### TO DO
Count the lines in the rows below that contain the string "kern", matching case exactly, and give only the number.
— START —
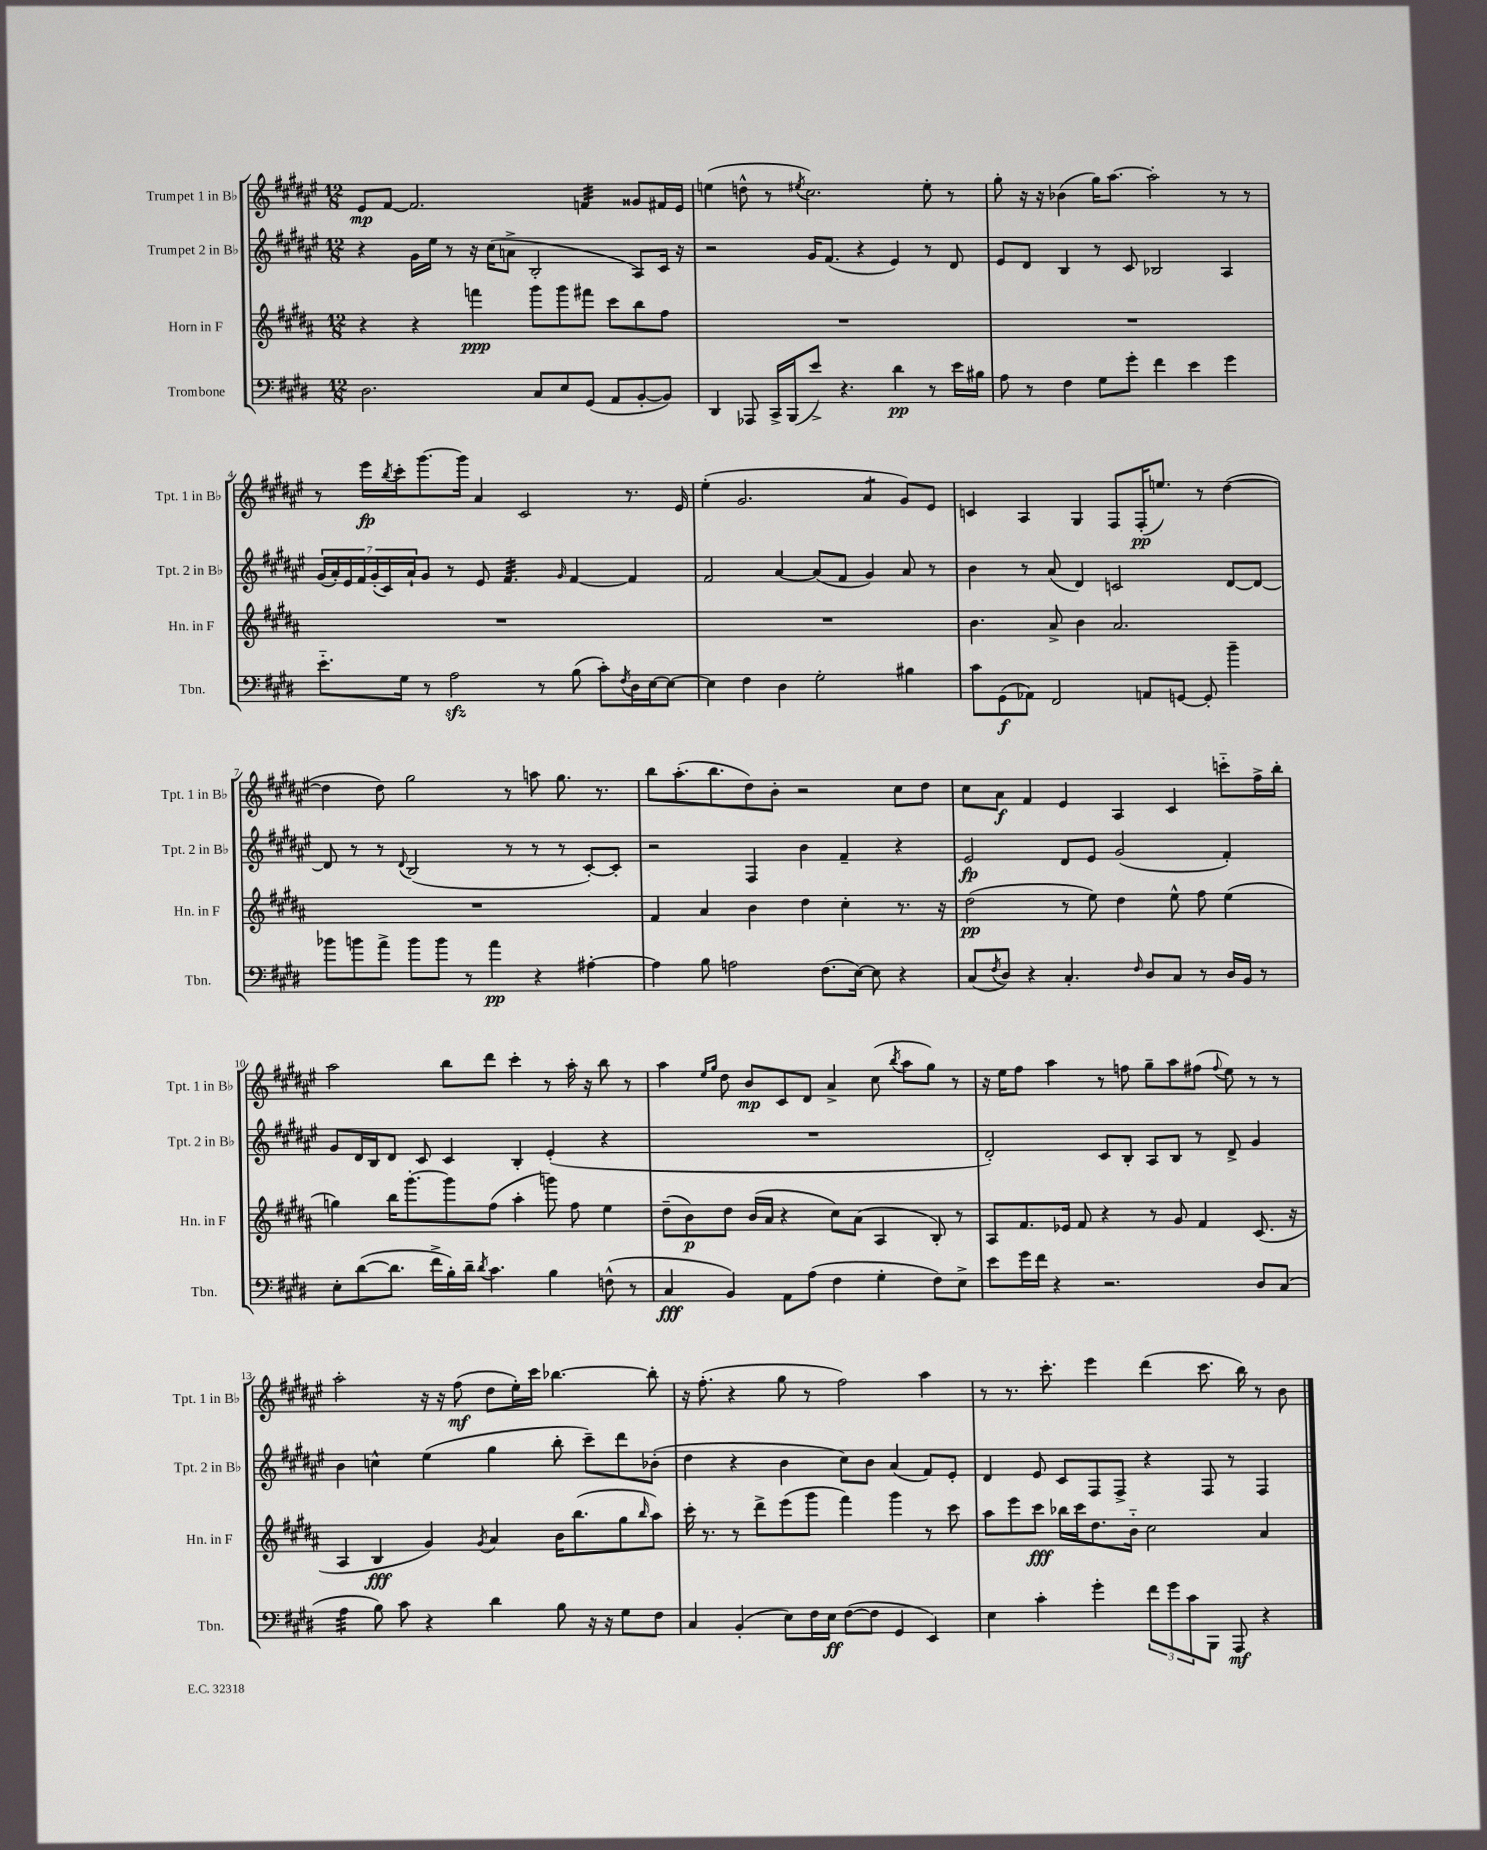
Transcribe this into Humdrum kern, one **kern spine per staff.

**kern	**kern	**kern	**kern
*staff4	*staff3	*staff2	*staff1
*clefF4	*clefG2	*clefG2	*clefG2
*k[f#c#g#d#]	*k[f#c#g#d#a#]	*k[f#c#g#d#a#e#]	*k[f#c#g#d#a#e#]
*M12/8	*M12/8	*M12/8	*M12/8
2.D#\	4r	4r	8e#/L
.	.	.	[8f#/J
.	4r	16g#\LL	2.f#/]
.	.	16ee#\JJ	.
.	.	8r	.
.	4fff\	16r	.
.	.	(16cc#\LK	.
.	.	8a^\J	.
8C#/L	8ggg#\L	2B'/	.
8E/	8ggg#\	.	.
(8GG#/J	8fff#\J	.	4f/
8AA/L	8ccc#\L	.	.
[8BB'/	8bb\	8A#/L)	8g##/L
8BB/]J)	8ff#\J	16c#/Jk	16f#/L
.	.	16r	16e#/JJ
=	=	=	=
4DD#/	1.r	2r	(4ee\
8AAA-/	.	.	8dd^^\
16CC#^/LL	.	.	8r
(16BBB/J	.	.	.
.	.	.	8qee#/
8e^/J)	.	16g#/LK	2.cc#\)
.	.	(8.f#/J	.
4.r	.	.	.
.	.	4r	.
4d#\	.	4e#/)	.
8r	.	8r	8ee#'\
16e\LL	.	8d#/	8r
16B#\JJ	.	.	.
=	=	=	=
8A\	1.r	8e#/L	8gg#'\
8r	.	8d#/J	16r
.	.	.	16r
4F#\	.	4B/	(4b-\
8G#\L	.	8r	16gg#\LK)
.	.	.	[8.aa#\J
8g#'\J	.	8c#/	.
4f#\	.	2B-/	2aa#'\]
4e\	.	.	.
4g#\	.	4A#/	8r
.	.	.	8r
=	=	=	=
8.e'~\L	1.r	(28g#/LL	8r
.	.	28a#'/)	.
.	.	28e#/	.
.	.	28f#/	.
.	.	.	16eee#\LL
.	.	(28g#'/	.
.	.	28c#/)	.
.	.	.	8qbb/
16G#\Jk	.	.	16ccc#'\J
.	.	28a#`/J	.
8r	.	8g#/J	[8.ggg#\
2A\	.	8r	.
.	.	.	16ggg#\]Jk
.	.	8e#/	4a#/
.	.	4.f#/	.
.	.	.	2c#/
8r	.	.	.
.	.	16qqg#/	.
(8B\	.	[4f#/	.
8c#'\L)	.	.	.
8qF#/	.	.	.
16D#\L	.	4f#/]	8.r
[16E\J	.	.	.
8E\_J	.	.	.
.	.	.	16e#/
=	=	=	=
4E\]	1.r	2f#/	(4ee#'\
4F#\	.	.	2.g#/
4D#\	.	[4a#/	.
2G#'\	.	(8a#/]L	.
.	.	8f#/J	.
.	.	4g#/)	4a#/
4B#\	.	8a#/	8g#/L)
.	.	8r	8e#/J
=	=	=	=
8c#\L	4.b\	4b\	4c/
(8GG#\	.	.	.
8AA-\J)	.	8r	4A#/
2FF#/	8a#^/	(8a#/	.
.	4b\	4d#/)	4G#/
.	2.a#/	2c/	8F#/L
8AA/L	.	.	(16F#'/K
.	.	.	8.ee/J)
[8GG/J	.	.	.
8GG'/]	.	.	8r
4b~\	.	[8d#/L	([4dd#\
.	.	8d#/_J	.
=	=	=	=
8b-\L	1.r	8d#/]	4dd#\]
8b\	.	8r	.
8a^\J	.	8r	8dd#\)
.	.	8qqd#/	.
8b\L	.	(2B/	2gg#\
8b\J	.	.	.
8r	.	.	.
4a\	.	.	.
.	.	8r	8r
4r	.	8r	8aa\
.	.	8r	8.gg#\
[4A#'\	.	[8c#'/L)	.
.	.	.	8.r
.	.	8c#'/]J	.
=	=	=	=
4A#\]	4f#/	2r	8bb\L
.	.	.	(8.aa#'\
8B\	4a#/	.	.
.	.	.	8.bb\
2A\	.	.	.
.	4b\	4F#/	8dd#\)
.	.	.	8b'\J
.	4dd#\	4b\	2r
(8.F#\L	.	.	.
.	4cc#'\	4f#~/	.
[16E\Jk)	.	.	.
8E\]	.	.	.
4r	8.r	4r	8cc#\L
.	.	.	8dd#\J
.	16r	.	.
=	=	=	=
(8C#/L	(2dd#\	2e#/	8cc#\L
8qF#/	.	.	.
8D#/J)	.	.	8a#\J
4r	.	.	4f#/
4.C#'/	8r	8d#/L	4e#/
.	8ee\)	8e#/J	.
.	4dd#\	(2g#/	4A#/
16qqF#/	.	.	.
8D#/L	.	.	.
8C#/J	8ee^^\	.	4c#/
8r	8ff#\	.	.
16D#/LL	(4ee\	4f#'/)	8ccc'~\L
16BB/JJ	.	.	.
8r	.	.	16ff#^\L
.	.	.	16bb'\JJ
=	=	=	=
8E'\L	4gg\)	8g#/L	2aa#\
([8d#\	.	16d#/L	.
.	.	16B/J	.
8.d#\]J	16bb\LK	8d#/J	.
.	[8.ggg#'\	.	.
.	.	8c#/	.
16f#^\LL	.	.	.
16B'\)	8ggg#\]	4c#/	8bb\L
16d#~\JJ	.	.	.
8qd#/	.	.	.
4.c#\	(8ff#\J	.	8ddd#\J
.	4aa#'\	4B'/	4ccc#'\
4B\	8ggg\)	(4e#'/	8r
.	8ff#\	.	16aa#'\
.	.	.	16r
(8F^^\	4ee\	4r	8bb\
8r	.	.	8r
=	=	=	=
4C#/	(8dd#~\L	1.r	4aa#\
.	8b\)	.	.
.	.	.	16qqee#/LL
.	.	.	16qqgg#/JJ
4BB/)	8dd#\J	.	8dd#\
.	(16b/LL	.	8b/L
.	16a#/JJ	.	.
8AA\L	4r	.	8c#/
(8A\J	.	.	8d#/J
4F#\	8cc#\L)	.	4a#^/
.	(8a#\J	.	.
4G#'\	4A#/	.	(8cc#\
.	.	.	8qbb/
.	.	.	8aa#\L
8F#\L)	8B'/)	.	8gg#\J)
8E^\J	8r	.	8r
=	=	=	=
8e\L	8A#/L	2d#'/)	16r
.	.	.	16ee#\LK
16g#\L	8.f#/	.	8ff#\J
16f#\JJ	.	.	.
4r	.	.	4aa#\
.	16e-/Jk	.	.
.	8f#/	.	.
2.r	4r	8c#/L	8r
.	.	8B'/J	8ff\
.	8r	8A#/L	8gg#~\L
.	8g#/	8B/J	8aa#\
.	4f#/	8r	(8ff#\J
.	.	.	8qqff#/
.	.	8d#^/	8ee#\)
8D#/L	(8.c#/	4g#/	8r
(8C#/J	.	.	8r
.	16r	.	.
=	=	=	=
4A\	4A#/	4b\	2aa#'\
8B\)	4B/	4cc^^\	.
8c#\	.	.	.
4r	4g#/)	(4ee#\	16r
.	.	.	16r
.	.	.	(8ff#\
.	8qg#/	.	.
4d#\	4a#/	4gg#\	8dd#\L
.	.	.	16ee#'\L)
.	.	.	16ccc#\JJ
8B\	16b\LK	8bb'\	[4.bb-\
.	(8.bb\	.	.
16r	.	8ccc#~\L)	.
16r	.	.	.
8G#\L	8gg#\	8ddd#\	.
.	16qqbb/	.	.
8F#\J	8aa#\J)	(8b-'\J	8bb-'\]
=	=	=	=
4C#/	16ccc#'\	4dd#\	16r
.	8.r	.	(8.ff#'\
(4BB'/	8r	4r	4r
.	8ddd#^\L	.	.
8E\L)	(8eee\	4b\	8gg#\
16F#\L	8ggg#\J	.	8r
16E\JJ	.	.	.
([8F#\L	4fff#\)	8cc#\L)	2ff#\)
8F#\]J	.	8b\J	.
4GG#/	4ggg#\	(4a#/	.
4EE/)	8r	8f#/L)	4aa#\
.	8ccc#\	8e#'/J	.
=	=	=	=
4E\	8aa#\L	4d#/	8r
.	8eee\	.	8.r
4c#'\	8ccc#\J	8e#/	.
.	.	.	8.ccc#'\
.	16bb-\LL	8c#/L	.
.	16ccc#\J	.	.
4g#'\	8.dd#\	8F#/	4eee#\
.	.	8F#^/J	.
.	16b'~\Jk	.	.
12f#\L	2cc#\	4r	(4ddd#\
12g#\	.	.	.
12c#\	.	.	.
8BBB\J	.	8F#/	8.ccc#\
8AAA/	.	8r	.
.	.	.	16bb\)
4r	4a#/	4F#/	8r
.	.	.	8b\
==	==	==	==
*-	*-	*-	*-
— END —
### THE REPLY
2